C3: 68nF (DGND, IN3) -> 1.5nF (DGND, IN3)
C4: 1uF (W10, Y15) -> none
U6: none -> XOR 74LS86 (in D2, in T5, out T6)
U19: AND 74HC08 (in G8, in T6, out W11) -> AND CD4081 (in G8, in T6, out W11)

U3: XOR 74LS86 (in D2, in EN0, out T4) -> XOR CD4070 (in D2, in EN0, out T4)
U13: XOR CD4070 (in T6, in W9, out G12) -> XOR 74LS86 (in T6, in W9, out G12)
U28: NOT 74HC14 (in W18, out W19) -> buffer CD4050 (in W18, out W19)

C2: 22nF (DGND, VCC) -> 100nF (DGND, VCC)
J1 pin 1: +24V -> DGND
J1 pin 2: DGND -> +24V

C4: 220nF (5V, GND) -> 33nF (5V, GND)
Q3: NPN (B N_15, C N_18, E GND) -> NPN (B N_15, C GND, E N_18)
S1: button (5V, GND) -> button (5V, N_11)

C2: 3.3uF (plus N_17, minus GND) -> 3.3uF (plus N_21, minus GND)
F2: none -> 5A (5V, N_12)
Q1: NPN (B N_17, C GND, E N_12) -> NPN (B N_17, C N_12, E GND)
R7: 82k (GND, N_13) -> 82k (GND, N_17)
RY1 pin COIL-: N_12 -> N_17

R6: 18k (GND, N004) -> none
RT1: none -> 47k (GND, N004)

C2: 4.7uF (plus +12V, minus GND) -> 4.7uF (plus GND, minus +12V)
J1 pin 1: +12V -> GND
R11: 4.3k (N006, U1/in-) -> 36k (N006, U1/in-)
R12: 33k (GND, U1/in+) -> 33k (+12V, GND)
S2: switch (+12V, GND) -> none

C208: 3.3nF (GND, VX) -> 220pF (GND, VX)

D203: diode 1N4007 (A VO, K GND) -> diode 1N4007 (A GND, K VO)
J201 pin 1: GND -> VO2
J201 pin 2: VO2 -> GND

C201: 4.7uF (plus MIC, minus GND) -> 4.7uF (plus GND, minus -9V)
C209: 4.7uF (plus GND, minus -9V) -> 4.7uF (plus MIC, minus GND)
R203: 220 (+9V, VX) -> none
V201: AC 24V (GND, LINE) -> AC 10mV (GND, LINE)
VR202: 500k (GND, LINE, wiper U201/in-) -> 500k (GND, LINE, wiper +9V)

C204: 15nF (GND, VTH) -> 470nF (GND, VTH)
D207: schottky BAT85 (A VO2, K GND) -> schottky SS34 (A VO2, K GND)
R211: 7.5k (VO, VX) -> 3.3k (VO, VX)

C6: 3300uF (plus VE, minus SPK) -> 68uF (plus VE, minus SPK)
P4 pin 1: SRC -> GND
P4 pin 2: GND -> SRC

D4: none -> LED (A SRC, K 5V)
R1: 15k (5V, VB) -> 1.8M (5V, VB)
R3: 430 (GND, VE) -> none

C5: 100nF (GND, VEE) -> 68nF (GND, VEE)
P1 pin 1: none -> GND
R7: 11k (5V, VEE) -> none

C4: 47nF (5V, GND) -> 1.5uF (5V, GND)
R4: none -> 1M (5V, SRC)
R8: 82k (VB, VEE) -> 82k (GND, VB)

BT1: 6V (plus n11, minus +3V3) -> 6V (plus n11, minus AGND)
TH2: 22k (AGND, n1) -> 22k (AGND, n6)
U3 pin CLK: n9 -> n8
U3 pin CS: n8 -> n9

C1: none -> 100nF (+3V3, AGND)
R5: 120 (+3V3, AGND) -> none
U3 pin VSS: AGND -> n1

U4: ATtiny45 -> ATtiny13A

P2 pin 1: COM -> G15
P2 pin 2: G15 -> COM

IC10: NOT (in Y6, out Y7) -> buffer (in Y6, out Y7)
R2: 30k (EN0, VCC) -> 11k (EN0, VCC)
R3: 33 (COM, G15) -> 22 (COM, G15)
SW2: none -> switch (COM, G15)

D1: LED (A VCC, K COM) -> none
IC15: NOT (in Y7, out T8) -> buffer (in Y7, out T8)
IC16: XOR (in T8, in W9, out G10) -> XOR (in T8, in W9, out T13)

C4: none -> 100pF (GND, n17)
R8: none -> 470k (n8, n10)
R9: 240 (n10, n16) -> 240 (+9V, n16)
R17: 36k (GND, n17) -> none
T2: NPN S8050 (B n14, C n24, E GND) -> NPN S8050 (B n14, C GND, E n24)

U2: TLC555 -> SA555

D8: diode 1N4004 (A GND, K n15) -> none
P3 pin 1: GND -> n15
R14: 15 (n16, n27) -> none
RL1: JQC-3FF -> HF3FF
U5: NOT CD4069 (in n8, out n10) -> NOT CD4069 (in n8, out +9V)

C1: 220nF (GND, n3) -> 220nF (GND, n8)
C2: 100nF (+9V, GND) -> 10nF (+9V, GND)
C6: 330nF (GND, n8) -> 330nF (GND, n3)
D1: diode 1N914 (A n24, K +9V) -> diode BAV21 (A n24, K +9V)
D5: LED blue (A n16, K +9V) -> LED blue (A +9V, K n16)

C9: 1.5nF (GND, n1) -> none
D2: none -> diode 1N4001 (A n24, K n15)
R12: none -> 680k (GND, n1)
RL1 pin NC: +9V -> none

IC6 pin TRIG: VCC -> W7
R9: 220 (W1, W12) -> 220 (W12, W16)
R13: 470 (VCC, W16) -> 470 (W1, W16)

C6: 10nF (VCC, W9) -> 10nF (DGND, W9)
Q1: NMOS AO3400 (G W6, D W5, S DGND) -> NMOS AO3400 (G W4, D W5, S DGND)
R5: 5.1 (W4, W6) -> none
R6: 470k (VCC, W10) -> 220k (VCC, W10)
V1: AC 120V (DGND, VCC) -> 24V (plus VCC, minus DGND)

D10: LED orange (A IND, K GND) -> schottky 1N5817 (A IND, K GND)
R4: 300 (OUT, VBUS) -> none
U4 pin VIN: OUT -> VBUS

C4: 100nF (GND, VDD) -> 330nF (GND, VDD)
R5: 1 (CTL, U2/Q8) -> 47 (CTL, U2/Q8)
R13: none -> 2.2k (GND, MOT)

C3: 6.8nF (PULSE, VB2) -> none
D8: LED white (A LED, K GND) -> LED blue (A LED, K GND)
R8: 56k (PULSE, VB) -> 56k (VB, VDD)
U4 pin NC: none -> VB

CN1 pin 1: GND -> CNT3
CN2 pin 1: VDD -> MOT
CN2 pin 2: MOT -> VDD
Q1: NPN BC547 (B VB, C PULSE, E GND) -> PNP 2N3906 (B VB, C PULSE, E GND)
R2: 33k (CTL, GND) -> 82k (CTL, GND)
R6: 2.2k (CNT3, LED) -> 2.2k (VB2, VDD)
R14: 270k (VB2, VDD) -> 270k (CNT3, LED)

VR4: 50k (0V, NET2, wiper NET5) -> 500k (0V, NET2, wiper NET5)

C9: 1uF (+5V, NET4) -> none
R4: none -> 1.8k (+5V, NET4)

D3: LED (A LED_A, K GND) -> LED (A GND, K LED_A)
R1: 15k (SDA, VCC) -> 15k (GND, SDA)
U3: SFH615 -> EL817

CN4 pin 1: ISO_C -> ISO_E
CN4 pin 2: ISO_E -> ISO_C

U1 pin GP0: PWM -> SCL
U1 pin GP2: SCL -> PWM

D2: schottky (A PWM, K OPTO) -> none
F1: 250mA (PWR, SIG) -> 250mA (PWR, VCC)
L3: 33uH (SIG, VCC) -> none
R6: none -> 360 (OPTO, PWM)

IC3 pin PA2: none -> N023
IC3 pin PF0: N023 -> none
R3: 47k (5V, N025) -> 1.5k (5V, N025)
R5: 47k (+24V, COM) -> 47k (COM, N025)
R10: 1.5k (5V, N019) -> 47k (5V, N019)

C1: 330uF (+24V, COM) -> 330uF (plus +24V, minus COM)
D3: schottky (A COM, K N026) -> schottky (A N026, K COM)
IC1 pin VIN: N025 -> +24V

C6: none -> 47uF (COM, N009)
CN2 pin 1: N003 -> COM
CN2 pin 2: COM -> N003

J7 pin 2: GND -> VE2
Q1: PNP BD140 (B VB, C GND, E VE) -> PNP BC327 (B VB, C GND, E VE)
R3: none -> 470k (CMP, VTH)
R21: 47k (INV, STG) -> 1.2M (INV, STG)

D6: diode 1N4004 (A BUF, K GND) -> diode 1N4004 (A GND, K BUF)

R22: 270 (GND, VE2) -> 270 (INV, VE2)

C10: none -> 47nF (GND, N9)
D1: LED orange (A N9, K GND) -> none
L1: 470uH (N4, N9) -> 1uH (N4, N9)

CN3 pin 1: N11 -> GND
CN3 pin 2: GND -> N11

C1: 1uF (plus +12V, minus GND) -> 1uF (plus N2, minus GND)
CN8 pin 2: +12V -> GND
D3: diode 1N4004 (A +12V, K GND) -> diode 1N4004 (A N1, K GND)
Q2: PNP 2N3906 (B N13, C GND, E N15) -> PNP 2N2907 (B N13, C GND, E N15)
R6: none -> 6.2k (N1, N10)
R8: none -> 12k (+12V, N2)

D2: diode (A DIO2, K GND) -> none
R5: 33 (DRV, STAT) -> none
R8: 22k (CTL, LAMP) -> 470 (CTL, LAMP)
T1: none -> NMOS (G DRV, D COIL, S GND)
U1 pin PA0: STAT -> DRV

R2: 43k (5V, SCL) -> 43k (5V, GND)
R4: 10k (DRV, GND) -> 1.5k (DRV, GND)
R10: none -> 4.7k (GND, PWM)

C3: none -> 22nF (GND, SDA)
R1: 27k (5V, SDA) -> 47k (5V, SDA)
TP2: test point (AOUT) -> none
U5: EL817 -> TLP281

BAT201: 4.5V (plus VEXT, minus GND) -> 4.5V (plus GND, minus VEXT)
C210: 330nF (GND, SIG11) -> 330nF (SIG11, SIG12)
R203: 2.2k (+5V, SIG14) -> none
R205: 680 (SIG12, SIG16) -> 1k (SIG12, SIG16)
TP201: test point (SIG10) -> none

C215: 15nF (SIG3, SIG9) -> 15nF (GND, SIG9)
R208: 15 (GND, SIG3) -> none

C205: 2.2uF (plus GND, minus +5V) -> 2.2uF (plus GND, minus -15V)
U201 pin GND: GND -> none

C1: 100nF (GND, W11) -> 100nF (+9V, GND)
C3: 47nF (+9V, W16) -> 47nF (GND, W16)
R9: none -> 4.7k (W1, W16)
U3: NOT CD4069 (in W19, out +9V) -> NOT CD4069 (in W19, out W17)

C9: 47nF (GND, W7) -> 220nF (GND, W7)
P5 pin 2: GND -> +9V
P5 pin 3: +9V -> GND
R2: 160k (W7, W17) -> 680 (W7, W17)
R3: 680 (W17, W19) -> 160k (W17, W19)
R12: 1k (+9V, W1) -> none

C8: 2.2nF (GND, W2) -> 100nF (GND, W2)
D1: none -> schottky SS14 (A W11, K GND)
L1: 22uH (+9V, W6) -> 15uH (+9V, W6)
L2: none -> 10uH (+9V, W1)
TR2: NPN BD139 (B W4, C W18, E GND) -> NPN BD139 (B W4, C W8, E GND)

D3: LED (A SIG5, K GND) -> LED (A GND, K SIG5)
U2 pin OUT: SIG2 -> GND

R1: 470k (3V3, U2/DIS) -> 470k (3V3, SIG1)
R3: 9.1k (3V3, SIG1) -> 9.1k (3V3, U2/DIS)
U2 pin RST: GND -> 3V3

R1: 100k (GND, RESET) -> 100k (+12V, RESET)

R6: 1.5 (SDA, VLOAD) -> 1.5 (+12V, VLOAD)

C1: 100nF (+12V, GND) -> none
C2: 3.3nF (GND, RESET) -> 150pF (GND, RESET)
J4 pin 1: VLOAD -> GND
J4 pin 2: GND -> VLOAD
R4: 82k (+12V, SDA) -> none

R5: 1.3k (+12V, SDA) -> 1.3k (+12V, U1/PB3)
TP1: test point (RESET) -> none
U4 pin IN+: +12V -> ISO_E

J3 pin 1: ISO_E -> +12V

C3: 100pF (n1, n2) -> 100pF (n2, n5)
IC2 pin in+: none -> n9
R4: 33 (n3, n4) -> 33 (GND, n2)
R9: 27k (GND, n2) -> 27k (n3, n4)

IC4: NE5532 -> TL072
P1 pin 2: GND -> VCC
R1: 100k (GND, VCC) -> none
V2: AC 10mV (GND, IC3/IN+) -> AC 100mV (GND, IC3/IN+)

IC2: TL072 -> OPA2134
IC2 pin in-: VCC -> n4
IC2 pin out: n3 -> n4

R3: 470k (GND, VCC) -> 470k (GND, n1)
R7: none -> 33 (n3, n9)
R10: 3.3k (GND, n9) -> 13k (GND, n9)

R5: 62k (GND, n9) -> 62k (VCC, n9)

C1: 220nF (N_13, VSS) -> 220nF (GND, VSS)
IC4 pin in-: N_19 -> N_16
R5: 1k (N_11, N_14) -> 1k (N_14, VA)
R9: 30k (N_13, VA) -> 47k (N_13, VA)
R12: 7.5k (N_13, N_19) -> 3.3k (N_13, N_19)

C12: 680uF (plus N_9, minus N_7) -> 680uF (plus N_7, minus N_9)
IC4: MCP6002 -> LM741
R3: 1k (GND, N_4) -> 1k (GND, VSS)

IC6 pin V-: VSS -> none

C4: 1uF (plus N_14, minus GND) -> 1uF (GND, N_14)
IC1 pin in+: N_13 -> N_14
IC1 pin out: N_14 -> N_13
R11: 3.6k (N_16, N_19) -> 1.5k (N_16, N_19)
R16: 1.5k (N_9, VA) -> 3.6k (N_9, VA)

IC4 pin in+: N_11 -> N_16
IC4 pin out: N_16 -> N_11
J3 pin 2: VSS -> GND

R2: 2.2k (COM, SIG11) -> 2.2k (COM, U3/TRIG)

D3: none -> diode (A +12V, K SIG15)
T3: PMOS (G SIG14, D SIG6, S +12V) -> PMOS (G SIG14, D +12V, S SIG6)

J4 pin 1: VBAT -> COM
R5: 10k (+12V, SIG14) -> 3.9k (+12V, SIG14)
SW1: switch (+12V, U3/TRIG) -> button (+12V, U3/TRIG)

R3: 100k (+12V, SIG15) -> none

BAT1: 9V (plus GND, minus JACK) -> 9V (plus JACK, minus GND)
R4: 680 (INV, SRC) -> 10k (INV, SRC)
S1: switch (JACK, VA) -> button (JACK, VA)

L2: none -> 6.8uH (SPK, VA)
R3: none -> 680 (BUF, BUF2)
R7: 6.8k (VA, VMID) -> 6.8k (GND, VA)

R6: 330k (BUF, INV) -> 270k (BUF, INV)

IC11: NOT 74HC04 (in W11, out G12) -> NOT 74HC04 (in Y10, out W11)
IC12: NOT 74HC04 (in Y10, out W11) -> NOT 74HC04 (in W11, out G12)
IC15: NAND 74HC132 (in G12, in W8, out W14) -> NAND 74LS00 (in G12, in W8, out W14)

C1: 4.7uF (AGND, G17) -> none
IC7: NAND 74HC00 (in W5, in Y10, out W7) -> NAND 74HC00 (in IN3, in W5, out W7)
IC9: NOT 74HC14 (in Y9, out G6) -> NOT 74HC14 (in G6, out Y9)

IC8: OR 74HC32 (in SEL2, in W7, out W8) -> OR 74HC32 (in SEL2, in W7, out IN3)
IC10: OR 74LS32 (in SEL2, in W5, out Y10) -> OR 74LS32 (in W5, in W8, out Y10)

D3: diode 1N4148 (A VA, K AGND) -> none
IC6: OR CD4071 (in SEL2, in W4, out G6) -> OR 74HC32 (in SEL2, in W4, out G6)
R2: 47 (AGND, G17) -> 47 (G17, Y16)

__________

▶ _Exercise aim_
Reproduce word for word the material above, starting with the line that has "R12: 33k (GND, U1/in+) -> 33k (+12V, GND)" and stopping after the line that has "C201: 4.7uF (plus".

▶ _Written solution_
R12: 33k (GND, U1/in+) -> 33k (+12V, GND)
S2: switch (+12V, GND) -> none

C208: 3.3nF (GND, VX) -> 220pF (GND, VX)

D203: diode 1N4007 (A VO, K GND) -> diode 1N4007 (A GND, K VO)
J201 pin 1: GND -> VO2
J201 pin 2: VO2 -> GND

C201: 4.7uF (plus MIC, minus GND) -> 4.7uF (plus GND, minus -9V)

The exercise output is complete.